WHAT IS BEING ASKED
Copy each line of the data beneath in which the word "roller" appears.

[Records from a dataset]
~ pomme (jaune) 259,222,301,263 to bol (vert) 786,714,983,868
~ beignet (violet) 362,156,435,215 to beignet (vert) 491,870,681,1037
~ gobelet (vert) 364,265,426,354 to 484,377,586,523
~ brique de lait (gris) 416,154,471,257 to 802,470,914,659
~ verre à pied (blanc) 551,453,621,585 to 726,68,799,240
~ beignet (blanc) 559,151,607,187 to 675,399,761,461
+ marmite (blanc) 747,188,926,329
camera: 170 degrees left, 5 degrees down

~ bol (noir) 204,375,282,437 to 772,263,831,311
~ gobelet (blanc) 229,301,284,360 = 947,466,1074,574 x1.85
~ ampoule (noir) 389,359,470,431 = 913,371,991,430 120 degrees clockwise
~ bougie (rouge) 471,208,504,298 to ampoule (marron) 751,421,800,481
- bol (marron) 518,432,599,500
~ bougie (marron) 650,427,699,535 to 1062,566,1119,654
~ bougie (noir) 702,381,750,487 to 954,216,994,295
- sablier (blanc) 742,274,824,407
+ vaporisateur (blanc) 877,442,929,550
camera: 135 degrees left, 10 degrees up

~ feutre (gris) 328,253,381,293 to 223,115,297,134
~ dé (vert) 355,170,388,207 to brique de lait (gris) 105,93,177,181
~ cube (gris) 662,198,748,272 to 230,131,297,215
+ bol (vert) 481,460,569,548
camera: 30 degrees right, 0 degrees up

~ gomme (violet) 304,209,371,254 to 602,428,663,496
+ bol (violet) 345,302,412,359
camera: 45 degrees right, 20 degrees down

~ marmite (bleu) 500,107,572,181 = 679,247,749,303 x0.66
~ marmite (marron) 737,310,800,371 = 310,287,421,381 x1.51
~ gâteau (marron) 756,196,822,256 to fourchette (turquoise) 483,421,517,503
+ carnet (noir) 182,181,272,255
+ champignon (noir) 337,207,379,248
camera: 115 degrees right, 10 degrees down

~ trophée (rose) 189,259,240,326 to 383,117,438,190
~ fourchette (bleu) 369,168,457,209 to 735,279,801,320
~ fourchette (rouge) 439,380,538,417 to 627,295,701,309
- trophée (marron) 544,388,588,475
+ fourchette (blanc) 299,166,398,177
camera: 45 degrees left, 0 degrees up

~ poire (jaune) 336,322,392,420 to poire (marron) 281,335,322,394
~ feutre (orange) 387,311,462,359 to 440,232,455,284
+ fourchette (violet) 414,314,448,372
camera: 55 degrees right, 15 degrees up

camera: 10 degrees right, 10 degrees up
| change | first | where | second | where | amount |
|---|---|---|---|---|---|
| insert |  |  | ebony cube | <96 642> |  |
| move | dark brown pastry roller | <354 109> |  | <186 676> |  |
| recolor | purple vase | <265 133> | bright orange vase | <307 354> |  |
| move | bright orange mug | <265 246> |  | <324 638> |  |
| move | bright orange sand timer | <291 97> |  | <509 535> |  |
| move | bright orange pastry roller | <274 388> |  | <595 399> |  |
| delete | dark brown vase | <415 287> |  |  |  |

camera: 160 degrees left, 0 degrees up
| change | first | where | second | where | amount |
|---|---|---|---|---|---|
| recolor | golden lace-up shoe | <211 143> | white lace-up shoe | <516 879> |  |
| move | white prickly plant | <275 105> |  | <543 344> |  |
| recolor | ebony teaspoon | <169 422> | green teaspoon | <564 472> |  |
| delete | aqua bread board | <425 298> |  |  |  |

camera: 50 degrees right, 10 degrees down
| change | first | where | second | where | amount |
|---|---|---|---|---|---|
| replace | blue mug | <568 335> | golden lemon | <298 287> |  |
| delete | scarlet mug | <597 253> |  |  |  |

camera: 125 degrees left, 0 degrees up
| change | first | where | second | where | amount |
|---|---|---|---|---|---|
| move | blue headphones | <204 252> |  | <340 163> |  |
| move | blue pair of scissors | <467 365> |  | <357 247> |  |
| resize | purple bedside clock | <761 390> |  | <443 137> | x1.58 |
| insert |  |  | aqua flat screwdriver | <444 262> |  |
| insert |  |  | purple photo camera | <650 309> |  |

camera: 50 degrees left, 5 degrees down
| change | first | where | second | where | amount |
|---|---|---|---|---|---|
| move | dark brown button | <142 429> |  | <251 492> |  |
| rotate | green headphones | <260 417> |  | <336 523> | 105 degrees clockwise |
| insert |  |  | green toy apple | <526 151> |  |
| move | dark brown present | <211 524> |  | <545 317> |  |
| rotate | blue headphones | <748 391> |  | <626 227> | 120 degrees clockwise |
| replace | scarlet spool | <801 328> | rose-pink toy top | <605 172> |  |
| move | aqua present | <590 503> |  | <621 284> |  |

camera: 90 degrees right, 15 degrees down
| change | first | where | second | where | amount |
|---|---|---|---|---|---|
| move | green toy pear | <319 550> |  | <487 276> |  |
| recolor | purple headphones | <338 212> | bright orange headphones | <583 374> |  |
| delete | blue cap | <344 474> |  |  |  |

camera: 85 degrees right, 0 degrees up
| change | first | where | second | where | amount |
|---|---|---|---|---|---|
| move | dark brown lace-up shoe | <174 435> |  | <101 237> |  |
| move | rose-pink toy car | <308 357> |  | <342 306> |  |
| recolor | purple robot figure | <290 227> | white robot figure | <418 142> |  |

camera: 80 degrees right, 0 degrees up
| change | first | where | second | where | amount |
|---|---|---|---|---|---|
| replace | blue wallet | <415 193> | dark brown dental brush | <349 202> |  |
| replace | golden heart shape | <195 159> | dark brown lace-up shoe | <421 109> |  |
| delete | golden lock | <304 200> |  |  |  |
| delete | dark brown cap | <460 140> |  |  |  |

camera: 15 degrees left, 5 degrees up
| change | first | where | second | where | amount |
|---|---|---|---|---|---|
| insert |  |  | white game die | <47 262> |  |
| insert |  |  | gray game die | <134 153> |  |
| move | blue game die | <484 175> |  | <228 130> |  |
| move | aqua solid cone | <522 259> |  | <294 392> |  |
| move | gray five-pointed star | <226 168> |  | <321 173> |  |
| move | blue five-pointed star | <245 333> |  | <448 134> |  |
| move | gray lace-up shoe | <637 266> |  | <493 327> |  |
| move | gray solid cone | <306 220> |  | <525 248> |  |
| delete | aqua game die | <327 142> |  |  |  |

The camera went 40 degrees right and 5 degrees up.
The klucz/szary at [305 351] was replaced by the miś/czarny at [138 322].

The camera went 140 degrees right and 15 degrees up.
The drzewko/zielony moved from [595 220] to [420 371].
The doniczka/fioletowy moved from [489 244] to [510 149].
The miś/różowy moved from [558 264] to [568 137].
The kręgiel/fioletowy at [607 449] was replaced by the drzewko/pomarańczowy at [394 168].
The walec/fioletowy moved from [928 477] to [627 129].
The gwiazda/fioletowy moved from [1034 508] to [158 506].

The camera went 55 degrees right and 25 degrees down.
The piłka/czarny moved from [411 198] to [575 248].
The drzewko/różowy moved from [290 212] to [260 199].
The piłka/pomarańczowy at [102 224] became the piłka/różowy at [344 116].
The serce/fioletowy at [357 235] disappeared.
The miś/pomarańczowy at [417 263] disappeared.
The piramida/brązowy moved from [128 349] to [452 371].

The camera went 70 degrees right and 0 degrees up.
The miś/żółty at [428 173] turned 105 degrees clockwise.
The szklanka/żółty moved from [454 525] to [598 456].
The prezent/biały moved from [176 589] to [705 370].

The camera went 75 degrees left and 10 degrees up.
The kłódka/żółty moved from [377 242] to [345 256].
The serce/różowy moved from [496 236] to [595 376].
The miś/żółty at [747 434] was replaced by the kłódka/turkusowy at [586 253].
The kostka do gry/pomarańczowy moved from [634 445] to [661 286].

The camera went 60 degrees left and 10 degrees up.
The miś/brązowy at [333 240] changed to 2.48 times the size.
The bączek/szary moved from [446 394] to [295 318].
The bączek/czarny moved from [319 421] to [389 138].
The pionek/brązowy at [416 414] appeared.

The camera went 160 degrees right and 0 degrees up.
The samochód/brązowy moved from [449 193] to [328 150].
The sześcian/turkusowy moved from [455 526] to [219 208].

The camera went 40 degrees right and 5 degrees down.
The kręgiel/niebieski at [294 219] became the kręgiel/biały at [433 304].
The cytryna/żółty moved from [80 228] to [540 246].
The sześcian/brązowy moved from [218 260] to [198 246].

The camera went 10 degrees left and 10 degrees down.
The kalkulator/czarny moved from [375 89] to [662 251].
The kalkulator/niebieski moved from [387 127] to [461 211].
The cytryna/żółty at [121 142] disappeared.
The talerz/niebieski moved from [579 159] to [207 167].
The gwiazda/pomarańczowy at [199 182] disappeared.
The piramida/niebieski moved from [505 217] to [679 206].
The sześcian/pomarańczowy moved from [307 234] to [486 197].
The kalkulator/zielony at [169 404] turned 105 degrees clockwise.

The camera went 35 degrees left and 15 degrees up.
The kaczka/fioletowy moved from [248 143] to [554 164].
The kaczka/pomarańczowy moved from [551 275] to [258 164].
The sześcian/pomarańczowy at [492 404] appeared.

FINISHED TASK
| move | dark brown pastry roller | <354 109> |  | <186 676> |  |
| move | bright orange pastry roller | <274 388> |  | <595 399> |  |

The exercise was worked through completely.